Could you output exactly the lines from the one containing "R3: 15k (+15V, GND) -> 15k (GND, SENSE)" through the end of the records below, and nothing more?

━━━━━━━━━━━━━━━━━━━━

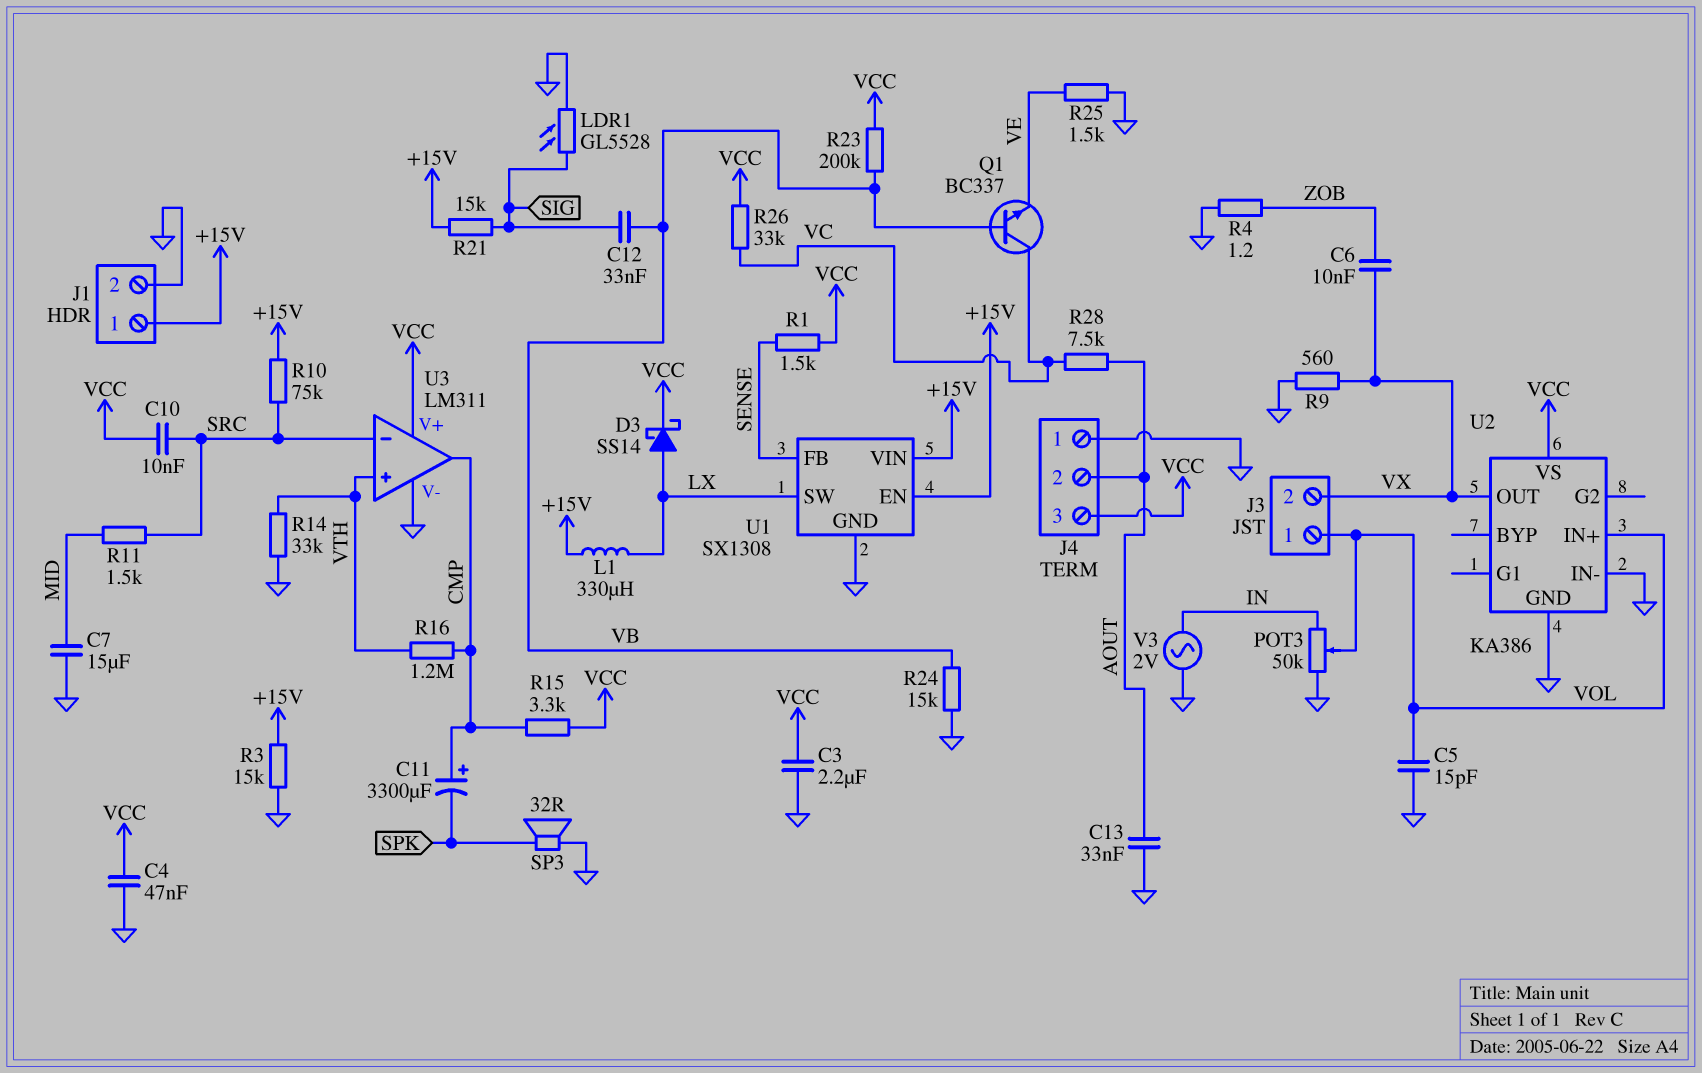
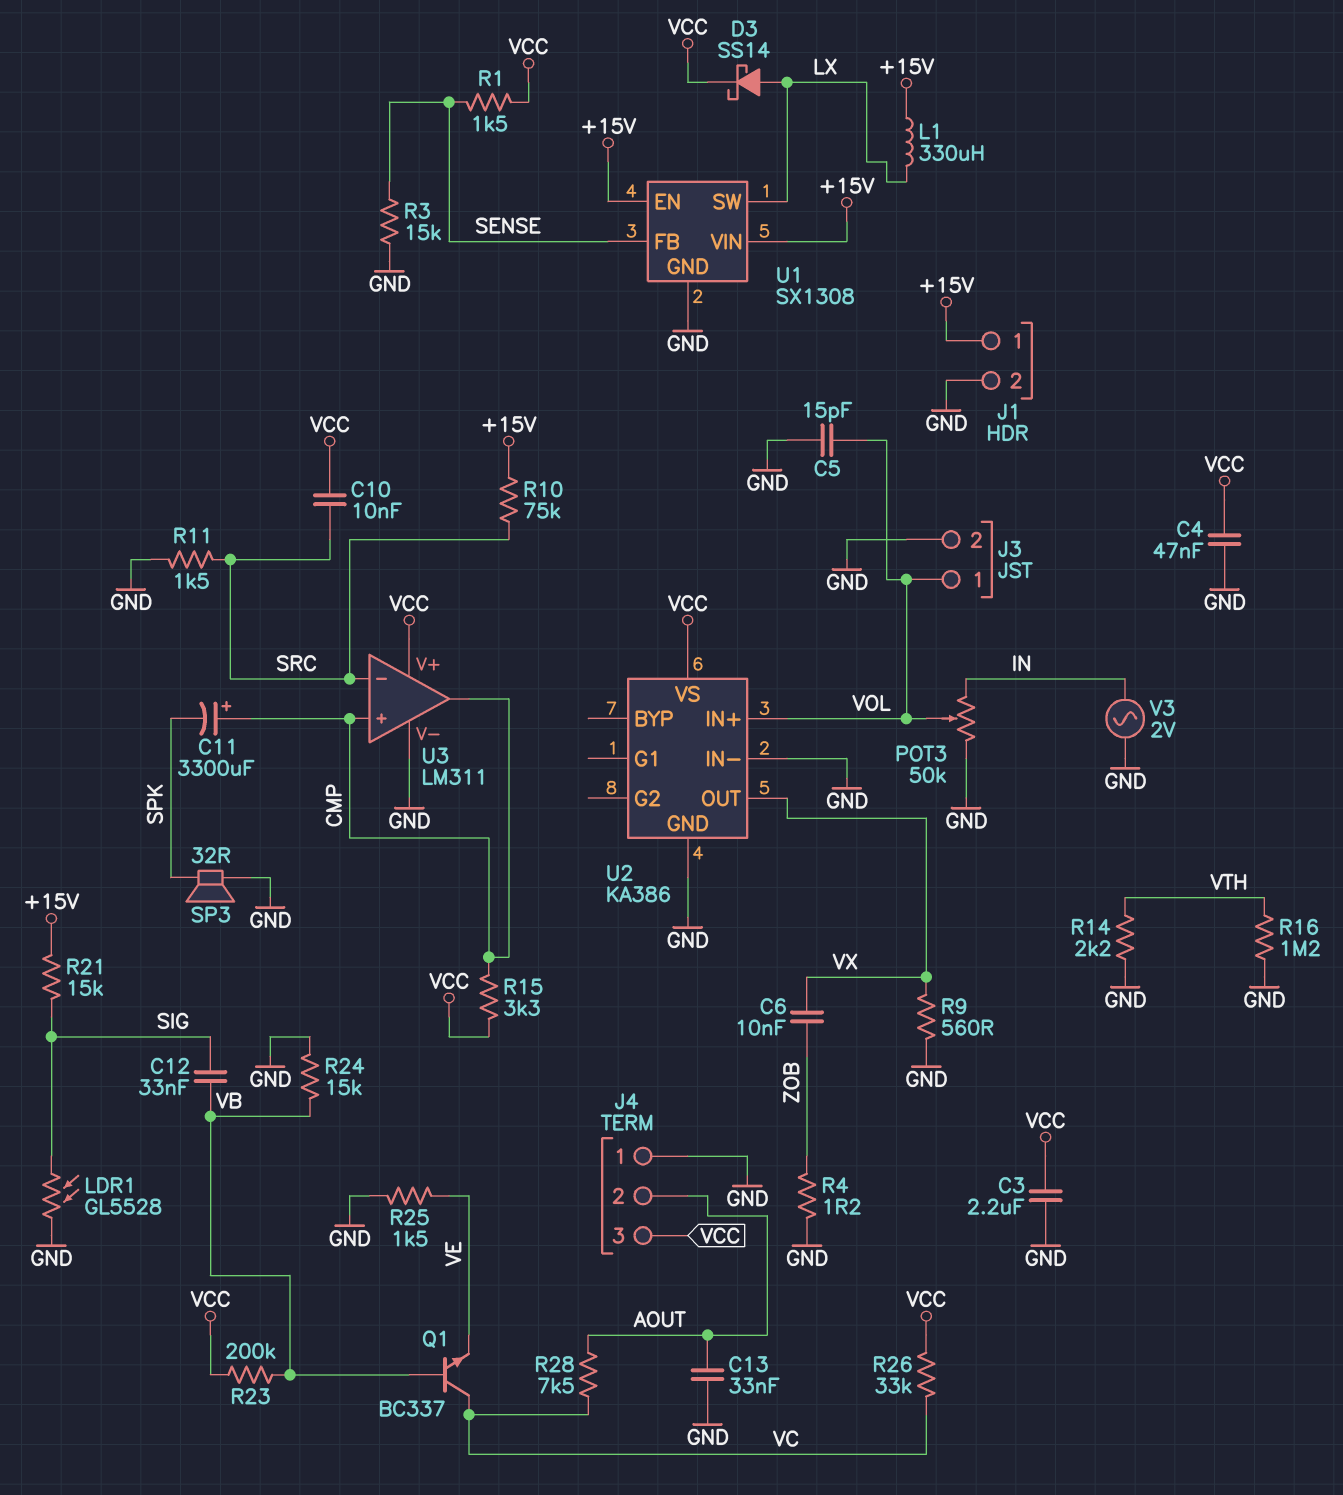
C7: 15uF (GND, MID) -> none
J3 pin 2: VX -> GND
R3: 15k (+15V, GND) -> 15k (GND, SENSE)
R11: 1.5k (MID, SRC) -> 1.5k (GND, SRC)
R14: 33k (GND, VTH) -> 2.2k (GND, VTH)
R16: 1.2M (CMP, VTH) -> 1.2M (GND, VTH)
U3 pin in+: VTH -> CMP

━━━━━━━━━━━━━━━━━━━━

- _Output of the task_:
R3: 15k (+15V, GND) -> 15k (GND, SENSE)
R11: 1.5k (MID, SRC) -> 1.5k (GND, SRC)
R14: 33k (GND, VTH) -> 2.2k (GND, VTH)
R16: 1.2M (CMP, VTH) -> 1.2M (GND, VTH)
U3 pin in+: VTH -> CMP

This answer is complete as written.